(Information)
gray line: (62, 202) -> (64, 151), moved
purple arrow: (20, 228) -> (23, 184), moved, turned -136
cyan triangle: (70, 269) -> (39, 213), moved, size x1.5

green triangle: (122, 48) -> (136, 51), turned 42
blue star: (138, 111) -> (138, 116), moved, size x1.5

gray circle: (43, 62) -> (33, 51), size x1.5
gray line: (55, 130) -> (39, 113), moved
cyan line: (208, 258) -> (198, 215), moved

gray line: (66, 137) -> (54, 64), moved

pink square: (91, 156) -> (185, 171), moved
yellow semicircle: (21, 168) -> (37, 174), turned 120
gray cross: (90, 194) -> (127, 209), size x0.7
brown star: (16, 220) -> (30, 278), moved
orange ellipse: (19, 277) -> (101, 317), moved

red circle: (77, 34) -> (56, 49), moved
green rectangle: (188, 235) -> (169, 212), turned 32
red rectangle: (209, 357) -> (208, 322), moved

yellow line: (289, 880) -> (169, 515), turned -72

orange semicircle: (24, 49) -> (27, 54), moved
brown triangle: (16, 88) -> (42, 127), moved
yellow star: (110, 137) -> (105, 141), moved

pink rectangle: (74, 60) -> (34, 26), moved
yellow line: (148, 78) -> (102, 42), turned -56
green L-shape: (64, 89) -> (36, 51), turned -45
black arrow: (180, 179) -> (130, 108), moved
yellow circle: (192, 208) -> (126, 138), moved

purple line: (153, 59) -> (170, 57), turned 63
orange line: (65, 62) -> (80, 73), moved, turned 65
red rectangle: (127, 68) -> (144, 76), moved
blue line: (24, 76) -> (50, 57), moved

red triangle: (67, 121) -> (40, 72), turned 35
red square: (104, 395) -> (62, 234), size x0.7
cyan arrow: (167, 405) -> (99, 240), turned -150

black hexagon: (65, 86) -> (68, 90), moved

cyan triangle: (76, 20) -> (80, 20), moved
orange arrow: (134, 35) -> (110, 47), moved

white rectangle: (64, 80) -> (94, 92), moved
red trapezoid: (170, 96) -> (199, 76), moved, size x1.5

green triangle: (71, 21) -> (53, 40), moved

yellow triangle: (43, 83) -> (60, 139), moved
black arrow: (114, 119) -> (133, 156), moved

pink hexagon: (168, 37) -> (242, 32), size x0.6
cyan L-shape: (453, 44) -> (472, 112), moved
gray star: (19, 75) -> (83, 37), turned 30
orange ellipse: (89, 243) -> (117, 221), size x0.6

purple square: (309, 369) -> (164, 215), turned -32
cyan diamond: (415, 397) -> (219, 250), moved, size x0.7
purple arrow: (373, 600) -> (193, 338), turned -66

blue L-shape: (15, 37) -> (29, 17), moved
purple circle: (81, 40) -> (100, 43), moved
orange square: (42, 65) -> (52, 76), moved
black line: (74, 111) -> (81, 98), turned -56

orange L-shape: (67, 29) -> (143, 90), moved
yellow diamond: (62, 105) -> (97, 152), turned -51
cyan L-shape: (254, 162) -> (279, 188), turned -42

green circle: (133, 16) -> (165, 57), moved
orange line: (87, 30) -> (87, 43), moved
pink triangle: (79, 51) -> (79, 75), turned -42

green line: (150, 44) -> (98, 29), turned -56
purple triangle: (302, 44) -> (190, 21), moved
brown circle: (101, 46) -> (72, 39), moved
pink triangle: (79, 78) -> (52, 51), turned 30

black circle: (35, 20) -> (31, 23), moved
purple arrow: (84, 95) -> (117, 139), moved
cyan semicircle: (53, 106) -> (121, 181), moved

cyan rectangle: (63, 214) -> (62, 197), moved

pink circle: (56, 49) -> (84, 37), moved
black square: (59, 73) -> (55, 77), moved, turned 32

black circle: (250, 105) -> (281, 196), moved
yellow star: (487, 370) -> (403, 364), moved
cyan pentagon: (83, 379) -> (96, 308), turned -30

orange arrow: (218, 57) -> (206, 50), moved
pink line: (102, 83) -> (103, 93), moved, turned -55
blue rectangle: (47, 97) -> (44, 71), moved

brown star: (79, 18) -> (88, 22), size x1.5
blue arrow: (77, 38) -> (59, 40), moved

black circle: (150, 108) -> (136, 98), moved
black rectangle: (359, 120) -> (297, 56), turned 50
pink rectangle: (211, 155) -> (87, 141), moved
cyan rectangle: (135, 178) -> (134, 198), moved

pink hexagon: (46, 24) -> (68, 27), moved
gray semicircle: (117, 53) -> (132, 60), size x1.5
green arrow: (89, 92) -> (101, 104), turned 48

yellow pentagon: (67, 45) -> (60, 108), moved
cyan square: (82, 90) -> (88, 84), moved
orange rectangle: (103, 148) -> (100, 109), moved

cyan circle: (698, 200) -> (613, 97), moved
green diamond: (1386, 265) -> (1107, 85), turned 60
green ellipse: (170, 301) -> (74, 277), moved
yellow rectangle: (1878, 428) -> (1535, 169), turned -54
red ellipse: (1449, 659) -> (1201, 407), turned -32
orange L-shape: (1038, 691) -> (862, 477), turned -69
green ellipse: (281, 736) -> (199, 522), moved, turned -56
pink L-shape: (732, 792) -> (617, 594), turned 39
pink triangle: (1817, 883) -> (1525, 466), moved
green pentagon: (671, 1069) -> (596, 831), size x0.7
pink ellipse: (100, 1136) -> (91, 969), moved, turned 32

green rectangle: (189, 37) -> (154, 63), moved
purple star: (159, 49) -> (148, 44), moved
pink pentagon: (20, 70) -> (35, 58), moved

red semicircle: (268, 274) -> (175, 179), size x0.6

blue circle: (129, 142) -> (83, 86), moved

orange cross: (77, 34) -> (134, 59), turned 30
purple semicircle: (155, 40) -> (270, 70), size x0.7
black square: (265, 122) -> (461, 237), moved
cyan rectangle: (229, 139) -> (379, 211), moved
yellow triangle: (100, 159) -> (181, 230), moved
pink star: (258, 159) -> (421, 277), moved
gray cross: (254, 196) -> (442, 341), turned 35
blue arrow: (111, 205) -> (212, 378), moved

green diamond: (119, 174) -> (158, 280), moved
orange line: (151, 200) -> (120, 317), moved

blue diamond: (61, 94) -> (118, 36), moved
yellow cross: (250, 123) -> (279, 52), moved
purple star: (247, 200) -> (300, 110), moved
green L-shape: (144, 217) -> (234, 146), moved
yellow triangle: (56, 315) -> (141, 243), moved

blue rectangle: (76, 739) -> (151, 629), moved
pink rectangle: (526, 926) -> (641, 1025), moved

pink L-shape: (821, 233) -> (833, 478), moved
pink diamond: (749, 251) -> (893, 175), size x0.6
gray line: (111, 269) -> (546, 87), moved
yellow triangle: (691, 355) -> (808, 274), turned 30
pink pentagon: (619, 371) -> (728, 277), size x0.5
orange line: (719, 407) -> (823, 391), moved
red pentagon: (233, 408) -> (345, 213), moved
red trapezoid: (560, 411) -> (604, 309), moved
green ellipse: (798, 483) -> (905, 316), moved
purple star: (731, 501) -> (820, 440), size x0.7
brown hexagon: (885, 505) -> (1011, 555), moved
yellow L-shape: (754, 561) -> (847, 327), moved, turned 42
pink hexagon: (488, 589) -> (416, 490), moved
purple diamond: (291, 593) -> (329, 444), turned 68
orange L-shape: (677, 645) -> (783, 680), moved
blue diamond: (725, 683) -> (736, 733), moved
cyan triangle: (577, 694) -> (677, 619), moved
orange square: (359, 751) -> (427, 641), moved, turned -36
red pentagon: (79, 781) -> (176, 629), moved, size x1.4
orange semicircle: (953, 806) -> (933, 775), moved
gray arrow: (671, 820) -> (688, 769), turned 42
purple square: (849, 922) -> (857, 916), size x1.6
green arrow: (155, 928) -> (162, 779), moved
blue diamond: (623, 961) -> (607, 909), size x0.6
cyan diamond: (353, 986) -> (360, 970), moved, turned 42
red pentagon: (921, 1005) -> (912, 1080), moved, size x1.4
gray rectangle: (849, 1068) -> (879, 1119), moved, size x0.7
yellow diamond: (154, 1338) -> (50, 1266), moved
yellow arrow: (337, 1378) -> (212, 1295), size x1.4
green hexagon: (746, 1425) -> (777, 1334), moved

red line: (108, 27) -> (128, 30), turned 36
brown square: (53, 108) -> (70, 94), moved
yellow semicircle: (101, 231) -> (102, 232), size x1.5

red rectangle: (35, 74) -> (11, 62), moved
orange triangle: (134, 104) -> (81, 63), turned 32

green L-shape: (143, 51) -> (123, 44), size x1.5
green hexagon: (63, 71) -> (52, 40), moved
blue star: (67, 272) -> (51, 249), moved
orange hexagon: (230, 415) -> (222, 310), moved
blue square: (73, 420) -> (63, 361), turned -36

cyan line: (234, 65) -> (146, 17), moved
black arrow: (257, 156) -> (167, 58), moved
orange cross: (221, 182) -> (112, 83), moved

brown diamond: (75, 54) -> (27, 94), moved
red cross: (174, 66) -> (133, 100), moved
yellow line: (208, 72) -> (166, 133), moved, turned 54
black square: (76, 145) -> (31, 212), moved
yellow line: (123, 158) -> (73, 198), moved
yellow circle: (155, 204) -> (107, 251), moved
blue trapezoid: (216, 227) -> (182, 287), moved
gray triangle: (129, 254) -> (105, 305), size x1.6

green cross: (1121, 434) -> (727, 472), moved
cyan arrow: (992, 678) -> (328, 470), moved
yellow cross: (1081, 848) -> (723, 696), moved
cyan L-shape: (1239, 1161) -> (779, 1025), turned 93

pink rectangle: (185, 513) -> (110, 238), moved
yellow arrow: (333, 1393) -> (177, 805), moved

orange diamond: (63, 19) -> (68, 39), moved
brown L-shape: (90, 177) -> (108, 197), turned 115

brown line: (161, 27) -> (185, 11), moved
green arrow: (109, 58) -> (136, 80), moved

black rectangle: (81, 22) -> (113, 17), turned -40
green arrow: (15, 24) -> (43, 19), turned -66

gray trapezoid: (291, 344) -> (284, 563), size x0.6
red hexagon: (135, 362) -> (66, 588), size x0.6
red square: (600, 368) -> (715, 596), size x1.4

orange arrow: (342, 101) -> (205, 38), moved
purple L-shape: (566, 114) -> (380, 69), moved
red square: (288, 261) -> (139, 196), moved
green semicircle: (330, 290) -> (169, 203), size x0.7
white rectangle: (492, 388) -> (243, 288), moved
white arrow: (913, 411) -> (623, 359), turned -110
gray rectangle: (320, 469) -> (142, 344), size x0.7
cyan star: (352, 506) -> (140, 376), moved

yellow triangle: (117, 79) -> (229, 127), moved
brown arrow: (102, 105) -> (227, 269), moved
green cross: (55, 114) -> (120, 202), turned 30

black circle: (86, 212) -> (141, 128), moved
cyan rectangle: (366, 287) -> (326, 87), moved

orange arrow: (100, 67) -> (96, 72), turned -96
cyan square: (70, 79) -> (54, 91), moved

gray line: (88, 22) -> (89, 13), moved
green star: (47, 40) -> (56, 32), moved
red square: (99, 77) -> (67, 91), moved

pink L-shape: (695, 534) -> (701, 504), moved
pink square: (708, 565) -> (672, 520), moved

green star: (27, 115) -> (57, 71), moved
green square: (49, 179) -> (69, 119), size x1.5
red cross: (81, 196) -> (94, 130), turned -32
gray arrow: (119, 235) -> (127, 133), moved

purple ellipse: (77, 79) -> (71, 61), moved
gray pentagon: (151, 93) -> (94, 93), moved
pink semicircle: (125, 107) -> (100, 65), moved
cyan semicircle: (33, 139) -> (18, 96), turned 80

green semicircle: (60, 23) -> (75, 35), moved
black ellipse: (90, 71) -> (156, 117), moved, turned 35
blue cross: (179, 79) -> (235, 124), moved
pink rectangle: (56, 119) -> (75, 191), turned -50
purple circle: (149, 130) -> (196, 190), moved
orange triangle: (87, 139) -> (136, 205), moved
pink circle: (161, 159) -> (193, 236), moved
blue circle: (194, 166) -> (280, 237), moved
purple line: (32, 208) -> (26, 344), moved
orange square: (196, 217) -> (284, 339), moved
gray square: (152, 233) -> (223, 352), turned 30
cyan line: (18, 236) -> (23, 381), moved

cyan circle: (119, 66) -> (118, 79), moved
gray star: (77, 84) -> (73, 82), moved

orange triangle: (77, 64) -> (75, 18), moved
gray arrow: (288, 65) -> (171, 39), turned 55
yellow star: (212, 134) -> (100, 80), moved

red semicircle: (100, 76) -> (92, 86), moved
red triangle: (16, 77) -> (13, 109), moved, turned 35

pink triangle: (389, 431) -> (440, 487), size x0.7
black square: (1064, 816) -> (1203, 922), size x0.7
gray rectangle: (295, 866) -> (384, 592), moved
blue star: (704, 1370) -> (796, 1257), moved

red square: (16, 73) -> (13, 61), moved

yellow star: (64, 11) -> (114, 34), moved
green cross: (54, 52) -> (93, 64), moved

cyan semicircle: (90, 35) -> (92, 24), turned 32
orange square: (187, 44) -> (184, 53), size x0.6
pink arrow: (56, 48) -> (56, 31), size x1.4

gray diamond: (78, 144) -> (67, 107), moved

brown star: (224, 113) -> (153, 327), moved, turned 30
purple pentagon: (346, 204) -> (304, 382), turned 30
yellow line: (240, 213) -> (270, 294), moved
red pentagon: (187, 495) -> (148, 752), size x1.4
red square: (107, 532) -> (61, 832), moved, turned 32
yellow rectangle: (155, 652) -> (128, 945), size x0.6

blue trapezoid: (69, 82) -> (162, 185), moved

(Required work) All lines that hold the word "ellipse" should be copied from the data.

(Solution to the exercise)
orange ellipse: (19, 277) -> (101, 317), moved
orange ellipse: (89, 243) -> (117, 221), size x0.6
green ellipse: (170, 301) -> (74, 277), moved
red ellipse: (1449, 659) -> (1201, 407), turned -32
green ellipse: (281, 736) -> (199, 522), moved, turned -56
pink ellipse: (100, 1136) -> (91, 969), moved, turned 32
green ellipse: (798, 483) -> (905, 316), moved
purple ellipse: (77, 79) -> (71, 61), moved
black ellipse: (90, 71) -> (156, 117), moved, turned 35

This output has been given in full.